(What is required) Copy out each line containing "pink" from the entries below.

(Entries provided)

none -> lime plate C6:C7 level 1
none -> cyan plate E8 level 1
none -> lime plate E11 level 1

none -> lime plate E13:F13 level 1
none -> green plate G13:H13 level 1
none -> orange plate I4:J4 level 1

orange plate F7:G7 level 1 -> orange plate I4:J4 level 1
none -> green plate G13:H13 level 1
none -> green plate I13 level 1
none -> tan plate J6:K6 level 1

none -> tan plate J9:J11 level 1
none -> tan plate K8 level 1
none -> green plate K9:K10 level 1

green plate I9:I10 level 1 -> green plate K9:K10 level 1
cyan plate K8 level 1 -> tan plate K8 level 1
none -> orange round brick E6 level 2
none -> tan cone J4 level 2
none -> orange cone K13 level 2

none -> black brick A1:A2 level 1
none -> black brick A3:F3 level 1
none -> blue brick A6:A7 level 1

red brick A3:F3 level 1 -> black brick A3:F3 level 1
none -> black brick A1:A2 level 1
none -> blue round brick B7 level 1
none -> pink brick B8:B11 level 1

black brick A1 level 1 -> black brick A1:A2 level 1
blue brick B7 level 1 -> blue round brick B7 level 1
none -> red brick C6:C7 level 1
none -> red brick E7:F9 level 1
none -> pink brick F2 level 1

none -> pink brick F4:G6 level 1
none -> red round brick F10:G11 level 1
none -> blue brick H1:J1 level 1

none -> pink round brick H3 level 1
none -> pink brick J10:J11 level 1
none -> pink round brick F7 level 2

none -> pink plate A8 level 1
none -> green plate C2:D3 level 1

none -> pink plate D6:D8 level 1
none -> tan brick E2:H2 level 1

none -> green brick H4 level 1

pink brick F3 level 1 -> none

(Written answer)
none -> pink brick B8:B11 level 1
none -> pink brick F2 level 1
none -> pink brick F4:G6 level 1
none -> pink round brick H3 level 1
none -> pink brick J10:J11 level 1
none -> pink round brick F7 level 2
none -> pink plate A8 level 1
none -> pink plate D6:D8 level 1
pink brick F3 level 1 -> none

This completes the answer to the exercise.